▸ REQUIRED WORK: With the material below, print exactly the lines between the line holding "orange nut: 3 -> 0" and the line holding "red cup: 4 -> 3", inclusive. Add nothing else.
Start of DATA IN THIS EXERCISE
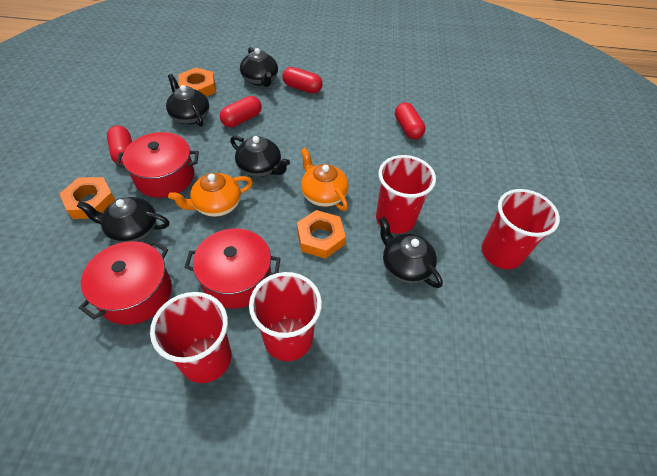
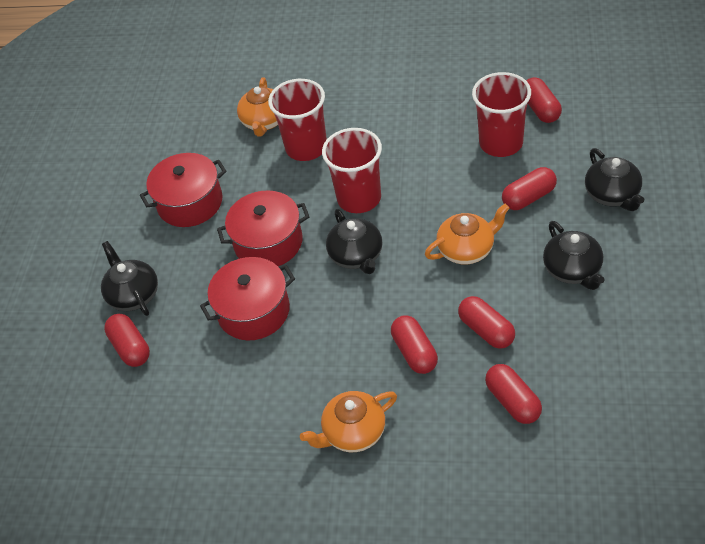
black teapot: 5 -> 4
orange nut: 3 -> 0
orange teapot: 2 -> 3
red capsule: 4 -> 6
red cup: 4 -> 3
End of DATA IN THIS EXERCISE
Start of DATA IN THIS EXERCISE
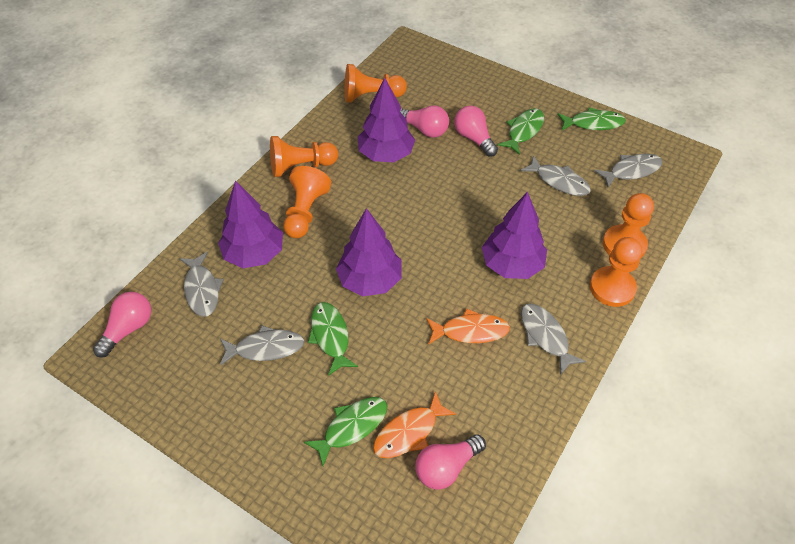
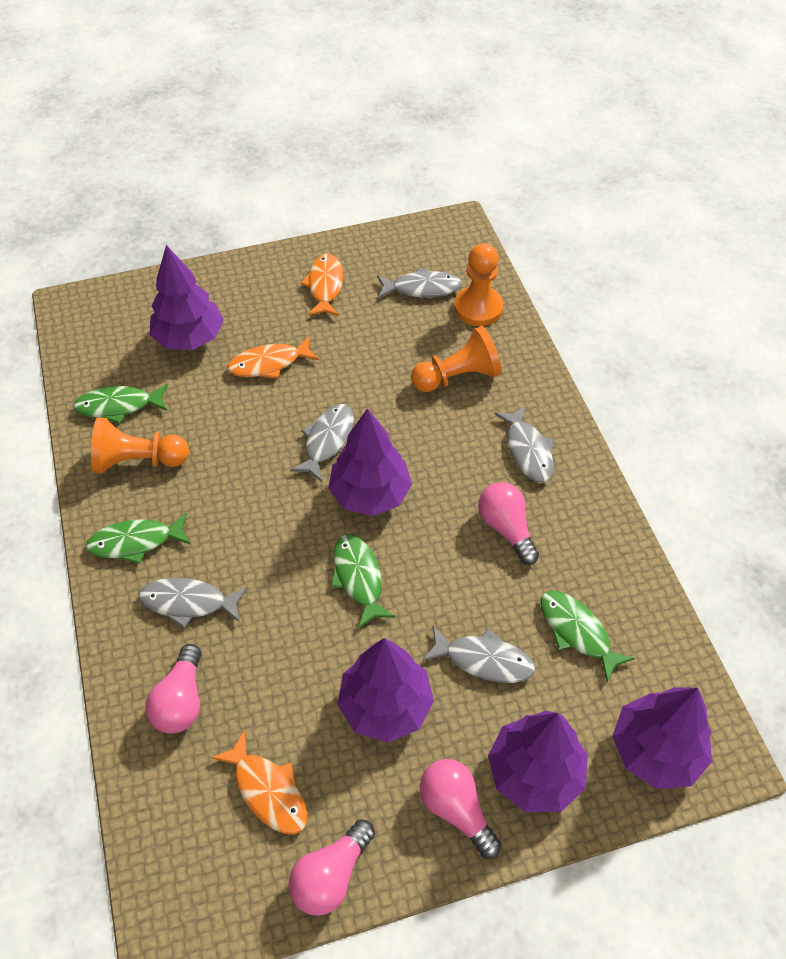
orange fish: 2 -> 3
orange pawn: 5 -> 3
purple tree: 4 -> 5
End of DATA IN THIS EXERCISE
▸ SOLUTION TO THIS TASK:
orange nut: 3 -> 0
orange teapot: 2 -> 3
red capsule: 4 -> 6
red cup: 4 -> 3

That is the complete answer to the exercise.